▶ [DIRECTIONS] Give a verbatim copy of the lines below, minus the pictures.

[Coordinate-based object records]

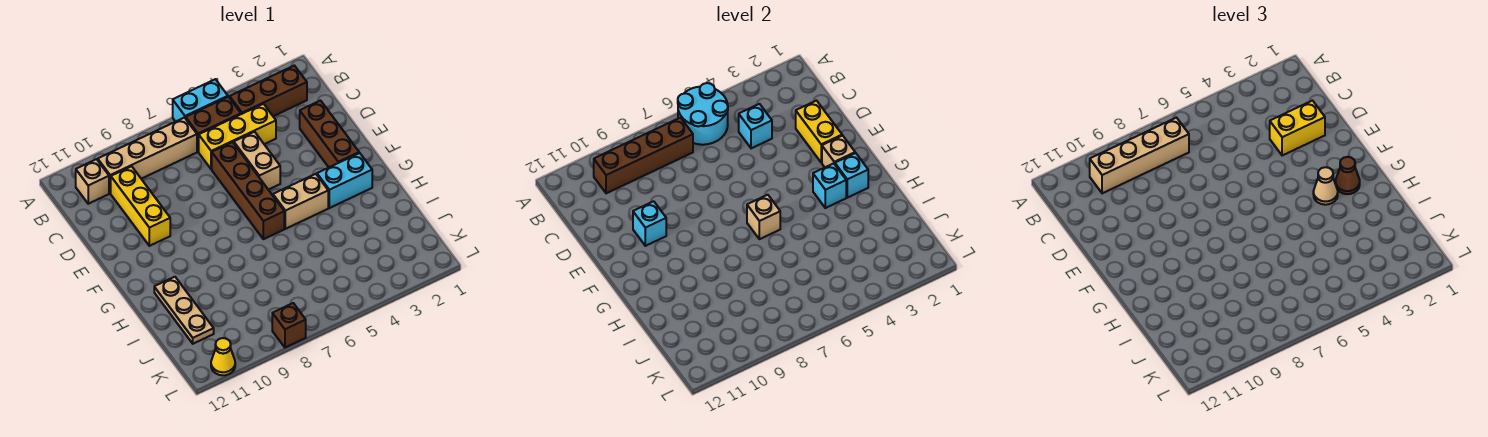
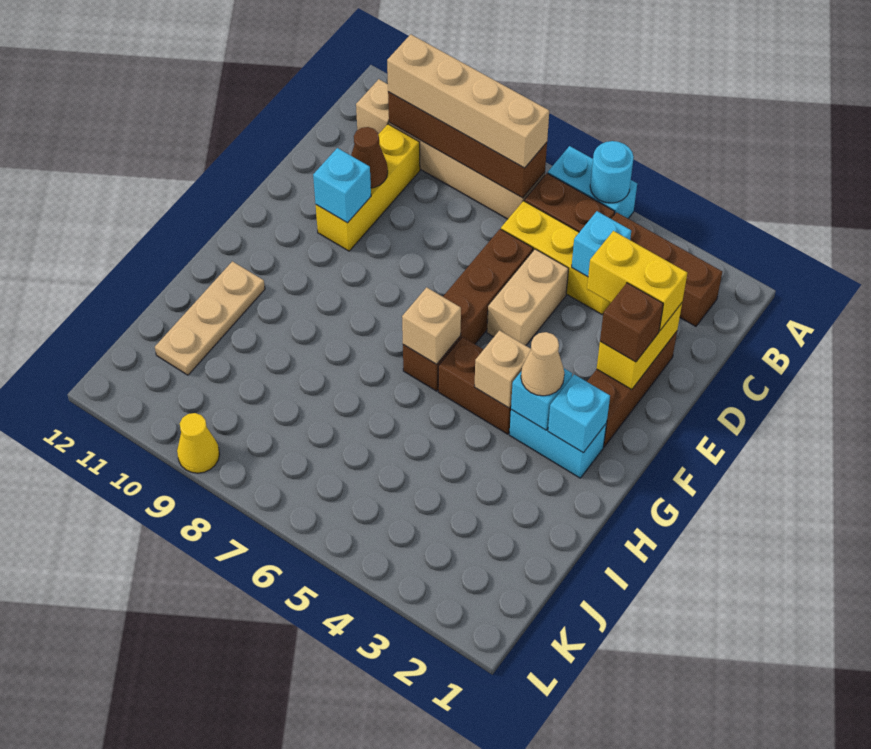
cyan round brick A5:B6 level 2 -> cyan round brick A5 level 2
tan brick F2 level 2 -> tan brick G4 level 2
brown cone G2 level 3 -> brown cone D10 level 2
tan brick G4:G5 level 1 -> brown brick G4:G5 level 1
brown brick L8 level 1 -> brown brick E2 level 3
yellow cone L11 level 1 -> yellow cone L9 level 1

▶ [WRITTEN ANSWER]
cyan round brick A5:B6 level 2 -> cyan round brick A5 level 2
tan brick F2 level 2 -> tan brick G4 level 2
brown cone G2 level 3 -> brown cone D10 level 2
tan brick G4:G5 level 1 -> brown brick G4:G5 level 1
brown brick L8 level 1 -> brown brick E2 level 3
yellow cone L11 level 1 -> yellow cone L9 level 1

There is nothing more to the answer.